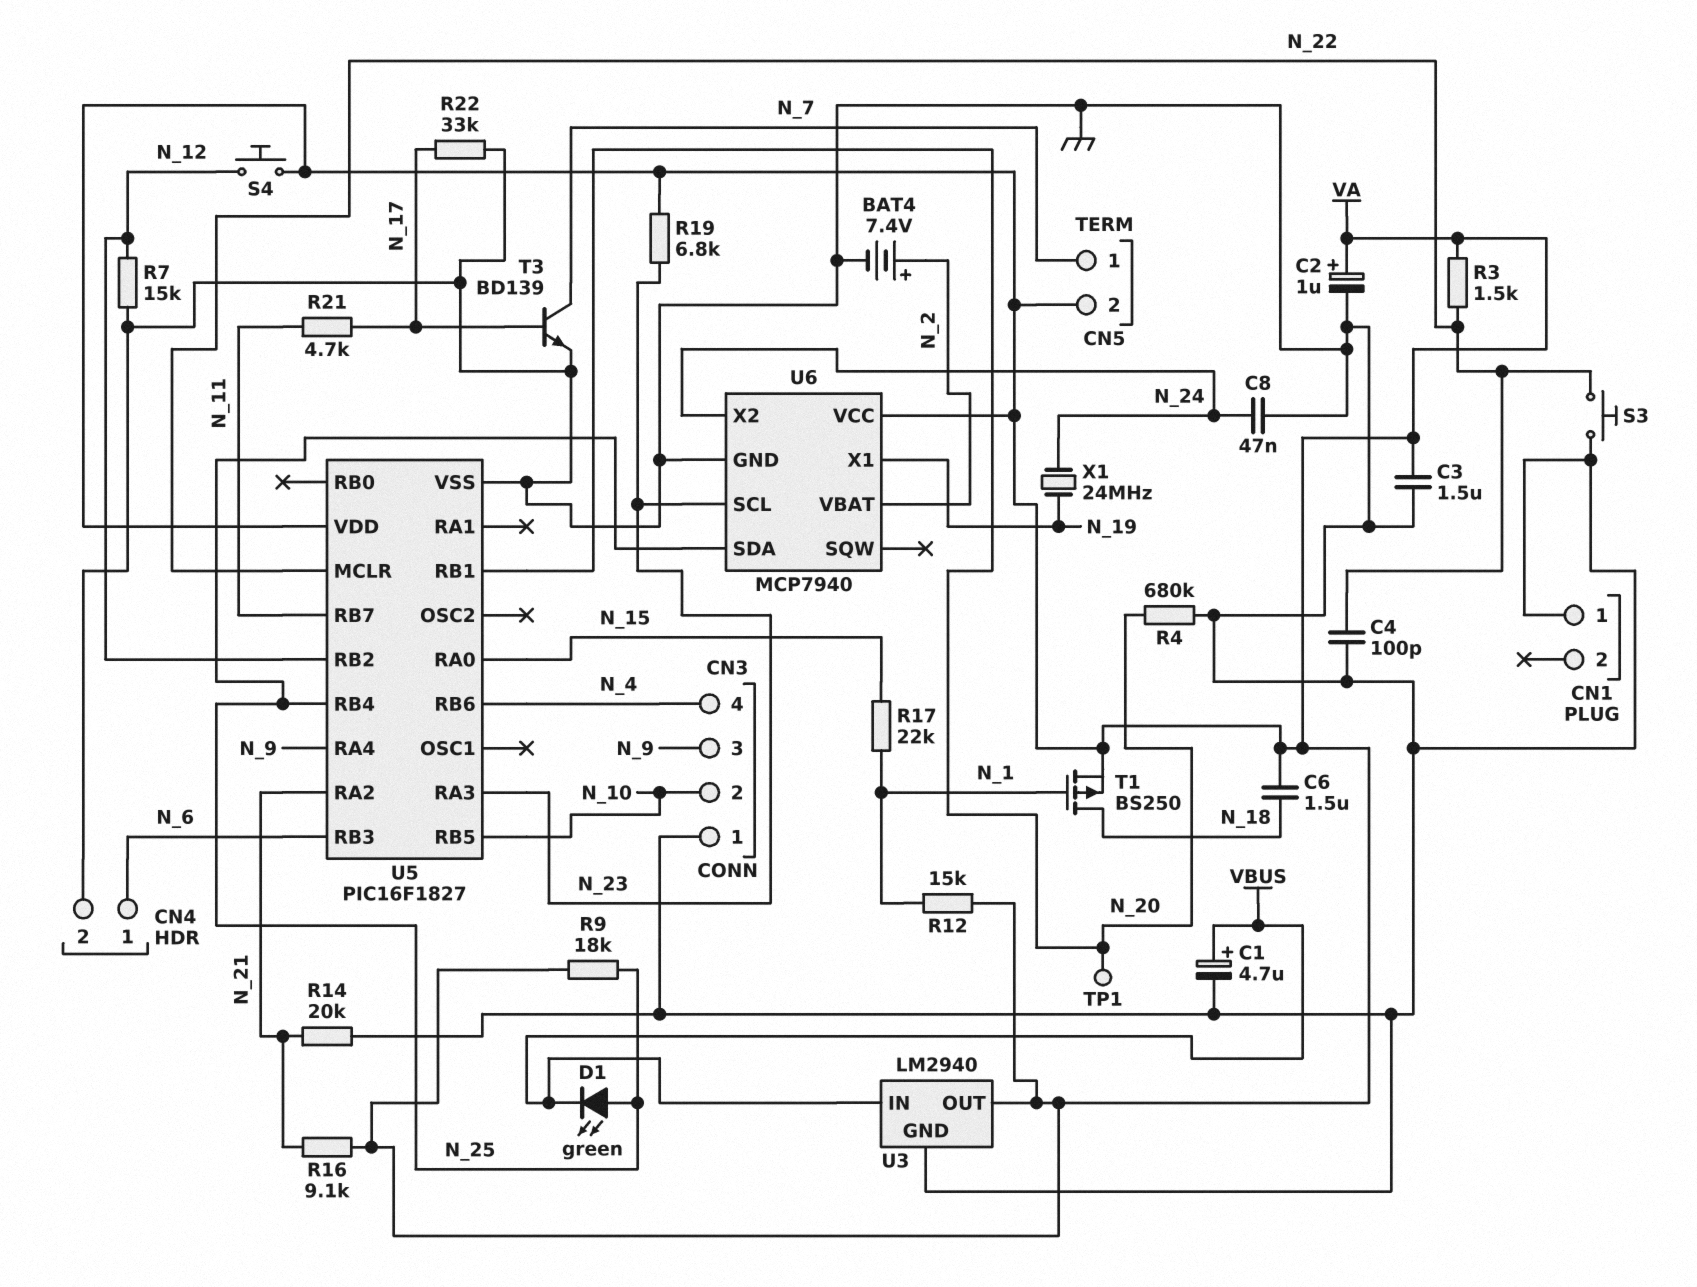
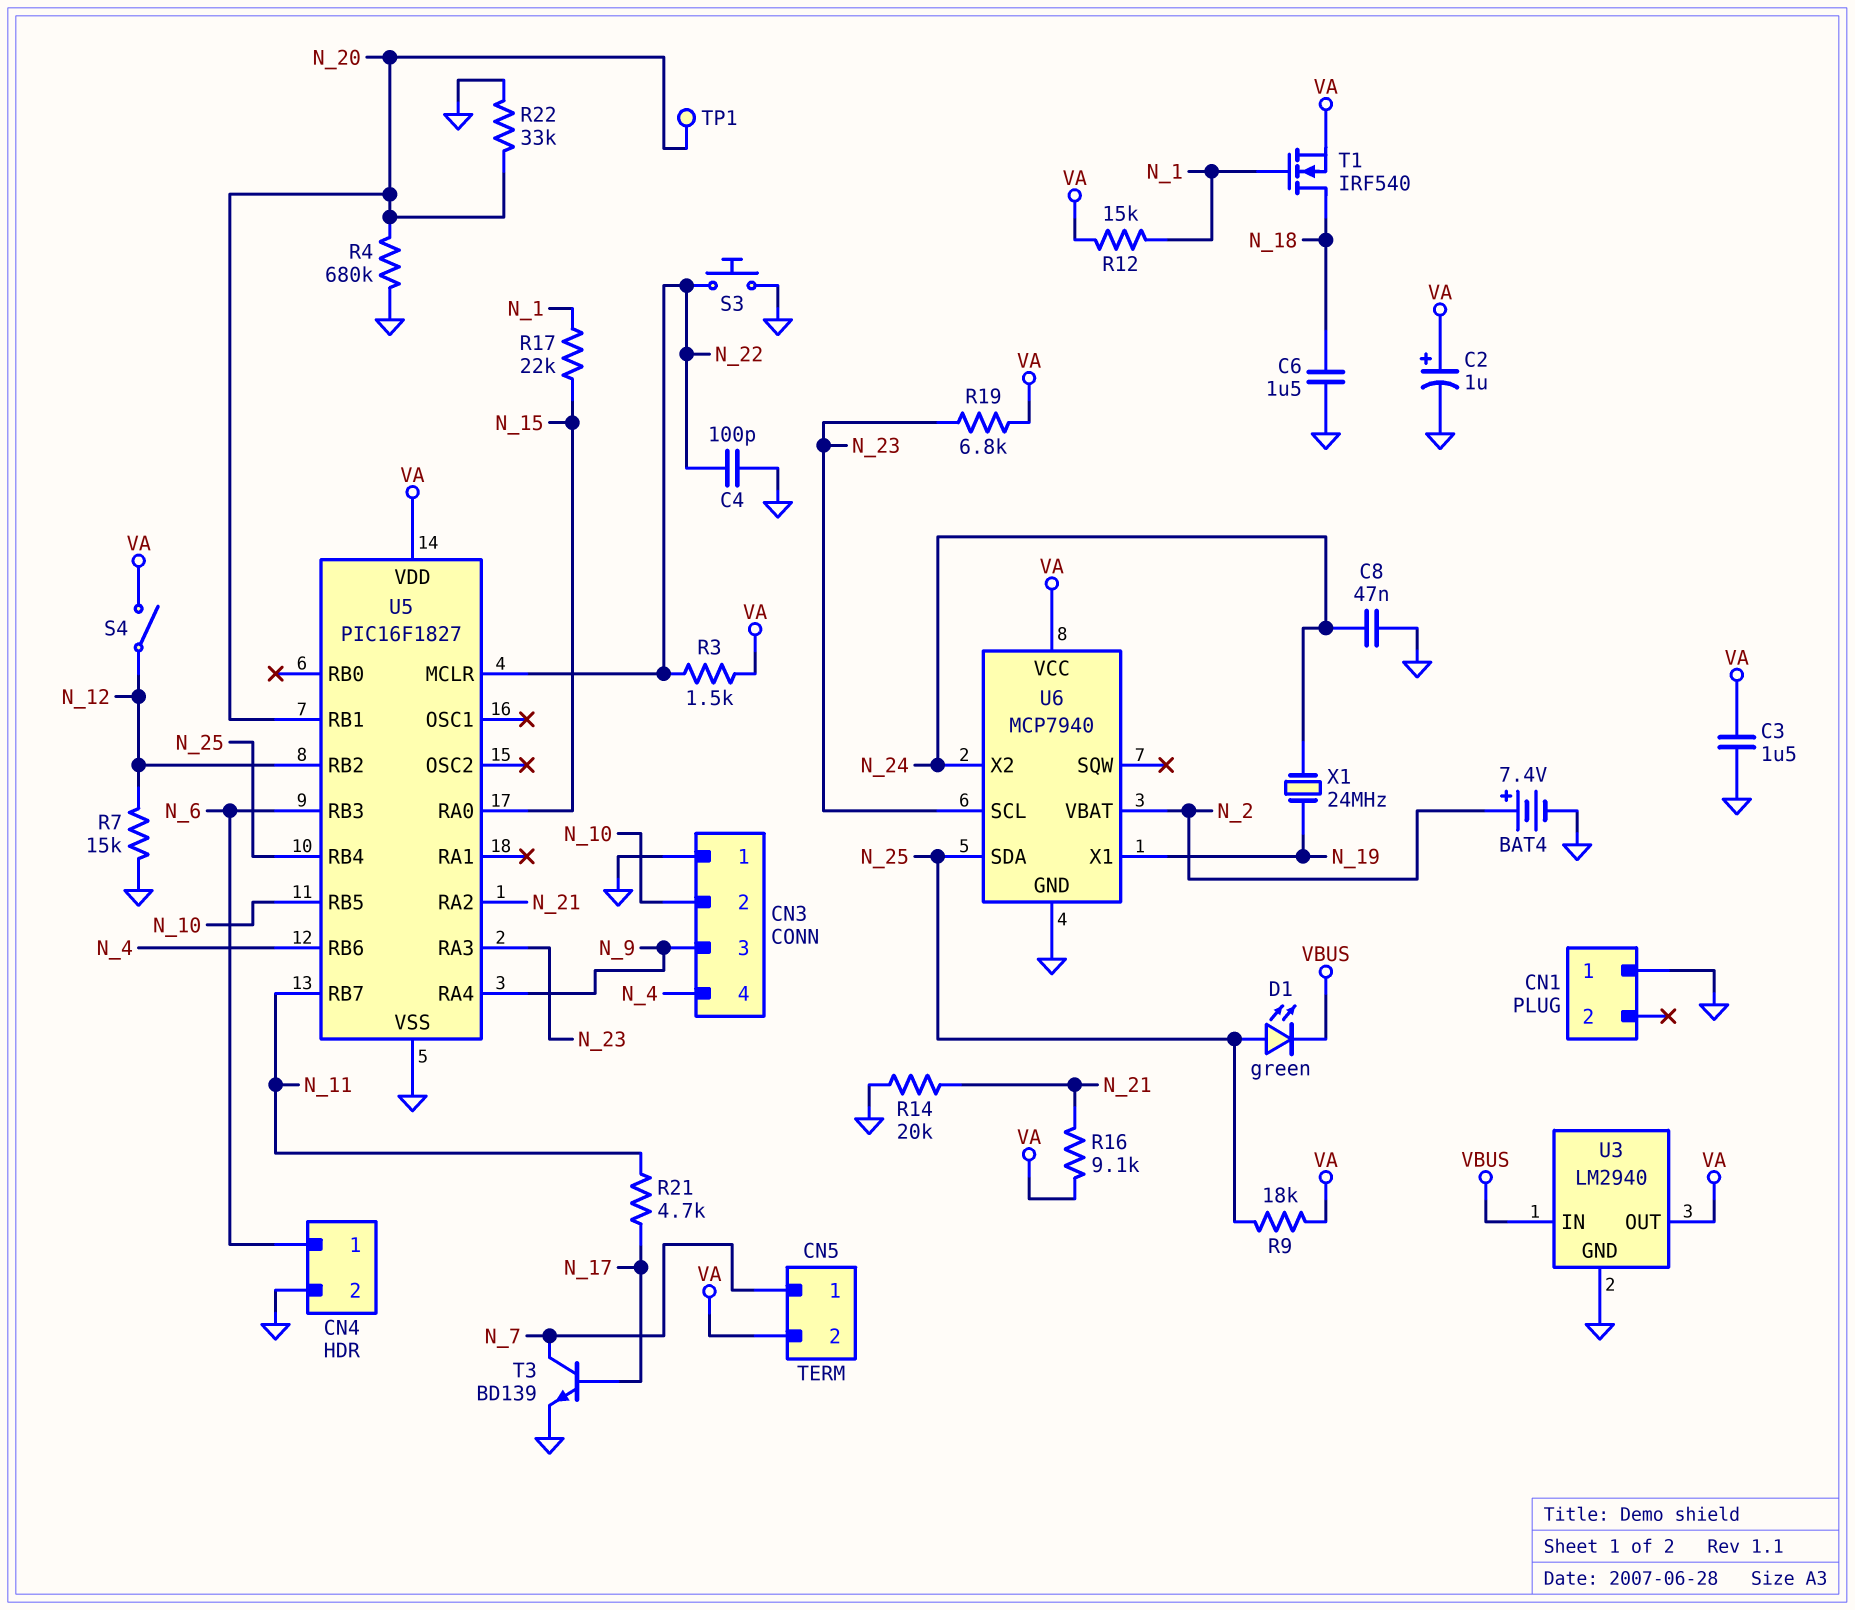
C1: 4.7uF (plus VBUS, minus GND) -> none
C6: 1.5uF (N_18, VA) -> 1.5uF (GND, N_18)
R22: 33k (GND, N_17) -> 33k (GND, N_20)
S4: button (N_12, VA) -> switch (N_12, VA)
T1: PMOS BS250 (G N_1, D N_18, S VA) -> NMOS IRF540 (G N_1, D N_18, S VA)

#### Work instructions
Exactly and only the lines from the line containing "C6: 1.5uF (N_18, VA) -> 1.5uF (GND, N_18)" through the final line of the records above must be returned.

#### Exercise answer
C6: 1.5uF (N_18, VA) -> 1.5uF (GND, N_18)
R22: 33k (GND, N_17) -> 33k (GND, N_20)
S4: button (N_12, VA) -> switch (N_12, VA)
T1: PMOS BS250 (G N_1, D N_18, S VA) -> NMOS IRF540 (G N_1, D N_18, S VA)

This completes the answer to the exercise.